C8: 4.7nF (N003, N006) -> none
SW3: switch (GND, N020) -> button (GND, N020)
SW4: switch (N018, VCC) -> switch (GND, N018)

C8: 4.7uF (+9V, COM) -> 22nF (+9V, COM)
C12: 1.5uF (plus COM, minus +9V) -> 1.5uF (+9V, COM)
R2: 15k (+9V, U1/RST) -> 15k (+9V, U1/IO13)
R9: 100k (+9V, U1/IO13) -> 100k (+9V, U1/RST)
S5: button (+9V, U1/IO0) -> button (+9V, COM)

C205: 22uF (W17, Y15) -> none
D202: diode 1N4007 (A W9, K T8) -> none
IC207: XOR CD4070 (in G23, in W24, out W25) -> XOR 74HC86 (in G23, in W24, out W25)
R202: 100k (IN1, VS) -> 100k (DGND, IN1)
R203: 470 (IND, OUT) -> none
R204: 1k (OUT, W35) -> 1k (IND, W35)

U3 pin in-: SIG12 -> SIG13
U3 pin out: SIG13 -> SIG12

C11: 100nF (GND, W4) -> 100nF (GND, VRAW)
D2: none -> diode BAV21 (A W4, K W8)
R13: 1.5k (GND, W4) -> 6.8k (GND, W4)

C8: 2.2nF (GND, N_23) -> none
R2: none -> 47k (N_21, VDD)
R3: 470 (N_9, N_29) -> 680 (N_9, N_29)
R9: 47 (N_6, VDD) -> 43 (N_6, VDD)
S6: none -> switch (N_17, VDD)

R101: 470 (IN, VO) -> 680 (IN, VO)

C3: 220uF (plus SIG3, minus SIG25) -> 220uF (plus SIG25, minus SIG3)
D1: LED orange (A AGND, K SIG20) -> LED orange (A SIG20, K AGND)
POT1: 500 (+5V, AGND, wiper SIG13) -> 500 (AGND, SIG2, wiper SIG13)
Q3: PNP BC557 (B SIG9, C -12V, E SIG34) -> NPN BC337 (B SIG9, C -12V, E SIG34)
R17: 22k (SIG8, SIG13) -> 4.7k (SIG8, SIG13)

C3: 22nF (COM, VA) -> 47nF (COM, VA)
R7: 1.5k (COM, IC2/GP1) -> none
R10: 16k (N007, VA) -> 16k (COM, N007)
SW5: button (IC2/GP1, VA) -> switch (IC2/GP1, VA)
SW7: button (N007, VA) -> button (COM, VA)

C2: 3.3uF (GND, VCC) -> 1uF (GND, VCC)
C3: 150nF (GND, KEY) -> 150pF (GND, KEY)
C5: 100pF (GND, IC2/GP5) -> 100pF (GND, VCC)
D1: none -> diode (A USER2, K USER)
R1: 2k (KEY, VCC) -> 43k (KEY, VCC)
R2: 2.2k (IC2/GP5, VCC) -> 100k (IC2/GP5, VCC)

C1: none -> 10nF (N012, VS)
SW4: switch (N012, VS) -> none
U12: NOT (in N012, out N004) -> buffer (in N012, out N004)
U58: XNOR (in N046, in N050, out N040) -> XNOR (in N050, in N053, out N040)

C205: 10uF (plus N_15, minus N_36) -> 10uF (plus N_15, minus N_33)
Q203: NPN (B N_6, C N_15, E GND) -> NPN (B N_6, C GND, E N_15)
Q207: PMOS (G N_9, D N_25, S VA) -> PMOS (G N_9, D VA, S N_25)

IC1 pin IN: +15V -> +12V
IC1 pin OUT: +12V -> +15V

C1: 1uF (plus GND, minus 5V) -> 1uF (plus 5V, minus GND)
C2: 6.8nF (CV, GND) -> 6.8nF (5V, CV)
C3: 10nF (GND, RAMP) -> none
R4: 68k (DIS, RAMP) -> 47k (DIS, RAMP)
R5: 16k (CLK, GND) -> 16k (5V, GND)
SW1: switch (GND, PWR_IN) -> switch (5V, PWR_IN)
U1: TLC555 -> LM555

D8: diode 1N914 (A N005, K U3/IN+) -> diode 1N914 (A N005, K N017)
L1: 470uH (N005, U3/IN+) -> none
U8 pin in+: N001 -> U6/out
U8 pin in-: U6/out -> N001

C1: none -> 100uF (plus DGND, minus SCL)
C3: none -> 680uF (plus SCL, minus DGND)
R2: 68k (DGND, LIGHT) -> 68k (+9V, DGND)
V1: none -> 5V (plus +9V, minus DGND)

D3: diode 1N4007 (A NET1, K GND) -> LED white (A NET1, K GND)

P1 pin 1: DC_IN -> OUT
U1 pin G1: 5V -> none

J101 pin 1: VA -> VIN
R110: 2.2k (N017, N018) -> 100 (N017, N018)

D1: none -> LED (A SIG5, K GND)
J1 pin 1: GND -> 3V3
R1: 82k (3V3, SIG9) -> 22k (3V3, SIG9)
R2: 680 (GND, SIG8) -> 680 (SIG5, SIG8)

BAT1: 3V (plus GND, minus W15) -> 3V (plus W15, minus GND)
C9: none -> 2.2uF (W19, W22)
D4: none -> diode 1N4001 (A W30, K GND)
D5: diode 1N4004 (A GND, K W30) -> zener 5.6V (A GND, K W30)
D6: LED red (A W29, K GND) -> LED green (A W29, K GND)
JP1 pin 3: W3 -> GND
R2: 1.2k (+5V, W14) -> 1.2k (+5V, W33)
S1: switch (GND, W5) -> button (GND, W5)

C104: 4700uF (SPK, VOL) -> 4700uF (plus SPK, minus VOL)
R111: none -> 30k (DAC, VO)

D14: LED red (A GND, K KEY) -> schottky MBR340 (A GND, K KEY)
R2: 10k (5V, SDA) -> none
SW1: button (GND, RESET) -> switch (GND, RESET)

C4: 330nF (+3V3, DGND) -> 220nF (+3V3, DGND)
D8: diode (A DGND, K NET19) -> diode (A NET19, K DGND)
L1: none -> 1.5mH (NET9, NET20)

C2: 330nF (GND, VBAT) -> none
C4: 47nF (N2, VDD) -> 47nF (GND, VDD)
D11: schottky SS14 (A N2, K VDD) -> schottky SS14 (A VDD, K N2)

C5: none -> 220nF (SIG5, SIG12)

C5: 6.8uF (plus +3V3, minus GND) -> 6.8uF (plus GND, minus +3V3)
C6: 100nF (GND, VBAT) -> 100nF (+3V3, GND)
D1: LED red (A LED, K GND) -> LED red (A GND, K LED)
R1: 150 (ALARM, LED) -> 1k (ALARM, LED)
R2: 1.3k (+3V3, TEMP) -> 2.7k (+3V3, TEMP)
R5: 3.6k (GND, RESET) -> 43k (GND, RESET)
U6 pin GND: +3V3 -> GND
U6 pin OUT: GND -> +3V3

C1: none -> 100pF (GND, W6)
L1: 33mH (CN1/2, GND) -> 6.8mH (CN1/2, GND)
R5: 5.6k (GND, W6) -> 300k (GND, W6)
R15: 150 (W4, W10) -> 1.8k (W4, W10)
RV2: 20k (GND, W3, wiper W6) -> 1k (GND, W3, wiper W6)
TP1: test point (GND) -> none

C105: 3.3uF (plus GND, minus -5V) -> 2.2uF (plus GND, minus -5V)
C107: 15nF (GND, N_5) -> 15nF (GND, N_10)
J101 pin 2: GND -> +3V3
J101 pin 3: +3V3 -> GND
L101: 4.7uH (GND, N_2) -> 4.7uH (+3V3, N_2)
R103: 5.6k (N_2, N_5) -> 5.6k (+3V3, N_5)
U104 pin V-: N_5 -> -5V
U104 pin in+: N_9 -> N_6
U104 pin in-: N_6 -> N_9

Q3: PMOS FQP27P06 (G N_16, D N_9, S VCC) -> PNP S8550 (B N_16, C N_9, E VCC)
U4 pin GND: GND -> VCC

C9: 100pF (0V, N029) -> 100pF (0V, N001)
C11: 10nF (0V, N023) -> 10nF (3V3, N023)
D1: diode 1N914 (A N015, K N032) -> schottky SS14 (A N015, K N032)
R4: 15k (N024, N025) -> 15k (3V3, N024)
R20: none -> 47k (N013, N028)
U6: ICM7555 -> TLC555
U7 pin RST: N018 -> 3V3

#####

→ THE PROBLEM:
Only lines with the word "VBAT" are wanted; pull each of them from the records.

→ ANSWER BELOW:
C2: 330nF (GND, VBAT) -> none
C6: 100nF (GND, VBAT) -> 100nF (+3V3, GND)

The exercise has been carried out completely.